_Modification records_
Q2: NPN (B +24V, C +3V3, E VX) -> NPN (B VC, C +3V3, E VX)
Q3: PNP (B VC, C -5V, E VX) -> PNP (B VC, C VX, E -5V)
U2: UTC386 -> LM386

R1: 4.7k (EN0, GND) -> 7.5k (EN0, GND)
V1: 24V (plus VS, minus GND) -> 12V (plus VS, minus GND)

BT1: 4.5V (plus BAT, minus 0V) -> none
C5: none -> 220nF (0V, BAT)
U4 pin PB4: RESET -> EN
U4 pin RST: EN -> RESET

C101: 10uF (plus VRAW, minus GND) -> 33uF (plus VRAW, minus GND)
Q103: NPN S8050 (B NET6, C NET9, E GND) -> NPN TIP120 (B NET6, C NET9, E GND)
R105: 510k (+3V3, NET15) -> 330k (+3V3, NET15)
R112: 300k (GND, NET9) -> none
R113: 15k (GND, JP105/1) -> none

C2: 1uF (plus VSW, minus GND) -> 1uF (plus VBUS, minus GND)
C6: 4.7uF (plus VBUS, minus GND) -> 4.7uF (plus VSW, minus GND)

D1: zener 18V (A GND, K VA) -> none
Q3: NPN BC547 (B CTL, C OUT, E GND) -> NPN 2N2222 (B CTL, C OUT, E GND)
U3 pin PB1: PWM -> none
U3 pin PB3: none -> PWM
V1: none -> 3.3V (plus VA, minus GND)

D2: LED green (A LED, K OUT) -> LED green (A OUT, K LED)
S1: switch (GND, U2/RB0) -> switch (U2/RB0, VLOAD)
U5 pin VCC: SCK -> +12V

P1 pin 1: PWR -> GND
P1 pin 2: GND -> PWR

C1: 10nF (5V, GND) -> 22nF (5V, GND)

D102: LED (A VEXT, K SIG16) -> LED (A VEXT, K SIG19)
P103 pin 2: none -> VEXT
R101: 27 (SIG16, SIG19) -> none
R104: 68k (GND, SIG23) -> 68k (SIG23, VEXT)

_WHAT IS REQUIRED_
Every line in the records above that contains the word "minus" should be copied out.

_ANSWER_
V1: 24V (plus VS, minus GND) -> 12V (plus VS, minus GND)
BT1: 4.5V (plus BAT, minus 0V) -> none
C101: 10uF (plus VRAW, minus GND) -> 33uF (plus VRAW, minus GND)
C2: 1uF (plus VSW, minus GND) -> 1uF (plus VBUS, minus GND)
C6: 4.7uF (plus VBUS, minus GND) -> 4.7uF (plus VSW, minus GND)
V1: none -> 3.3V (plus VA, minus GND)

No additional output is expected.